** THE TASK **
From the listing below, pick out and copy every line that contains the string "kern".

****************

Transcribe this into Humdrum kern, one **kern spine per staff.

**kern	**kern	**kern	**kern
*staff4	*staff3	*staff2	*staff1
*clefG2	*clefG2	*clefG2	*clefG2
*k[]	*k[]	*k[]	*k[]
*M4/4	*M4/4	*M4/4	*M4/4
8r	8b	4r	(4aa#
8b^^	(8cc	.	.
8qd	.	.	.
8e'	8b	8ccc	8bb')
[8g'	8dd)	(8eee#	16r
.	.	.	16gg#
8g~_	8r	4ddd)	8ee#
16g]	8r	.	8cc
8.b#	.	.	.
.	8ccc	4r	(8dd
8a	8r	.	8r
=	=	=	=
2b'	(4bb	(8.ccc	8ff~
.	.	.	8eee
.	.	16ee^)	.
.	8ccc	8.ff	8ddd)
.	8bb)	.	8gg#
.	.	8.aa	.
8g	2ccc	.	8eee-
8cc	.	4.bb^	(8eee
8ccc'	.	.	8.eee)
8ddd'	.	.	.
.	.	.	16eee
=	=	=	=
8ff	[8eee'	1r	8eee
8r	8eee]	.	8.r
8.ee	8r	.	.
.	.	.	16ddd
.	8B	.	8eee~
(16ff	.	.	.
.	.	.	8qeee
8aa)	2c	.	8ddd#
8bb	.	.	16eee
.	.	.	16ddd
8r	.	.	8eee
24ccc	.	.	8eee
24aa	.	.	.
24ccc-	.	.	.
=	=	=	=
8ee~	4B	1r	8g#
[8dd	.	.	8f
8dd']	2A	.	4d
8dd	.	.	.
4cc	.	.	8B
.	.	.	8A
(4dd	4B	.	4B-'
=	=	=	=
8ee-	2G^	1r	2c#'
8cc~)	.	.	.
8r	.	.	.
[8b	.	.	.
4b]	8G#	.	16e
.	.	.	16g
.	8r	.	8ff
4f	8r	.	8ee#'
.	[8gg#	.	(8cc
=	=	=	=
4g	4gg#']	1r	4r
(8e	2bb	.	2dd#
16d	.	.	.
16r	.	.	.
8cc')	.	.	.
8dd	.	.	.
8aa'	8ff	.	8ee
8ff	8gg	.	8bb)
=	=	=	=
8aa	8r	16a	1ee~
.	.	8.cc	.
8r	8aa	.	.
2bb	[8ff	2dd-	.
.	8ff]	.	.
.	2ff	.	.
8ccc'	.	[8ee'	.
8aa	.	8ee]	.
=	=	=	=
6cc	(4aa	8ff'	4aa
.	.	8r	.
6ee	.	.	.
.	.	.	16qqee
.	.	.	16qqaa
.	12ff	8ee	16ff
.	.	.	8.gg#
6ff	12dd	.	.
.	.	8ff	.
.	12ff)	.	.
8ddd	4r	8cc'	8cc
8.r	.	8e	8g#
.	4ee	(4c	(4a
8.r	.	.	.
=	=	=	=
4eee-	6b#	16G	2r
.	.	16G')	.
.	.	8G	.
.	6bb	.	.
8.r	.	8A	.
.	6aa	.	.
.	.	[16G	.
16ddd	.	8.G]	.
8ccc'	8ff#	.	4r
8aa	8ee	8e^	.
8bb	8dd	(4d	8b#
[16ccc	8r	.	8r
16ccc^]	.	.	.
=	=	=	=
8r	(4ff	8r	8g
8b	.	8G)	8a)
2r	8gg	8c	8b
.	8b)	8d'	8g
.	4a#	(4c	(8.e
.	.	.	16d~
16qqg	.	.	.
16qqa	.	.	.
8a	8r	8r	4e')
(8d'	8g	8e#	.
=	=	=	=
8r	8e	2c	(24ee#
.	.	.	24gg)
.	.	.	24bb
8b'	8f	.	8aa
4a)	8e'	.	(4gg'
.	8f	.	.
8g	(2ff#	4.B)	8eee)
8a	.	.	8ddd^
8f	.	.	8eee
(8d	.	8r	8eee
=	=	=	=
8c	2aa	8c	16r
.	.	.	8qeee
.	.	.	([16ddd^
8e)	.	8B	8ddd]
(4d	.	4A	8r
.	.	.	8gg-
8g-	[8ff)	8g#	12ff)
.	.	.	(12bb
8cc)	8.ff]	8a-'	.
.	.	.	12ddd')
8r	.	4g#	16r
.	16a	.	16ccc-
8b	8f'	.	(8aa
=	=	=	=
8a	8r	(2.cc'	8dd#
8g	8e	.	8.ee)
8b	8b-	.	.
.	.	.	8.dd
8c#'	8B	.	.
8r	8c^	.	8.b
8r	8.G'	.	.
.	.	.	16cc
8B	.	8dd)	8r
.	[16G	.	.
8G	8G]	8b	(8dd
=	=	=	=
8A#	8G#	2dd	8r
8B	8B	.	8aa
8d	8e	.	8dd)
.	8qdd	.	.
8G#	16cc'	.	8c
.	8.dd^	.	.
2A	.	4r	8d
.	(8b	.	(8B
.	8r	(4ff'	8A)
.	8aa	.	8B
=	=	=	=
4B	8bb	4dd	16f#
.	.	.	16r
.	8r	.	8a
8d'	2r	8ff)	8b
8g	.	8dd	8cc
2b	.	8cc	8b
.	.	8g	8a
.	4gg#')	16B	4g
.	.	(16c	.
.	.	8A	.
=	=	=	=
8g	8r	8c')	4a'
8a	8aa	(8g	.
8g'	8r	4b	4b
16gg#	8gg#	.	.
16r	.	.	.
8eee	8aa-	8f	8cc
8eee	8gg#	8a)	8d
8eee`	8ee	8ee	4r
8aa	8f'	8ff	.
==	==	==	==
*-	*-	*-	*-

****************

** THE RESULT **
Transcribe this into Humdrum kern, one **kern spine per staff.
**kern	**kern	**kern	**kern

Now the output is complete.